### [EXERCISE DESCRIPTION]
Copy the entries below word for word, minus the pictures.
___ DATA TO PROCESS ___
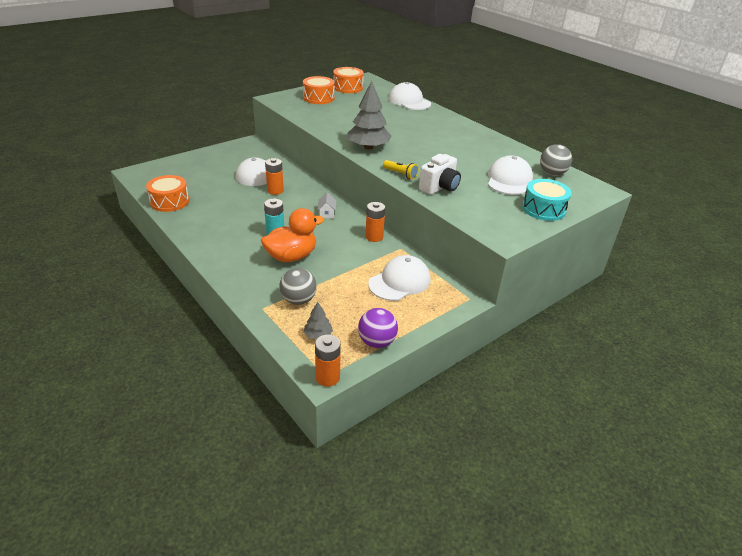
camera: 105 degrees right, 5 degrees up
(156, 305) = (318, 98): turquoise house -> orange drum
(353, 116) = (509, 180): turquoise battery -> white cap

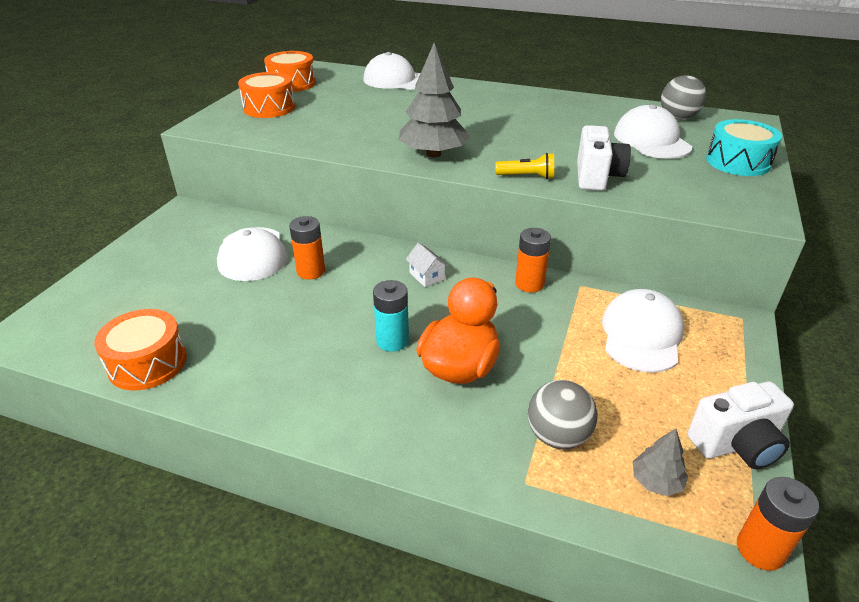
camera: 30 degrees left, 0 degrees up
(376, 342) = (736, 445): purple ball -> white camera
___
### [EXERCISE OUTPUT]
camera: 105 degrees right, 5 degrees up
(156, 305) = (318, 98): turquoise house -> orange drum
(353, 116) = (509, 180): turquoise battery -> white cap

camera: 30 degrees left, 0 degrees up
(376, 342) = (736, 445): purple ball -> white camera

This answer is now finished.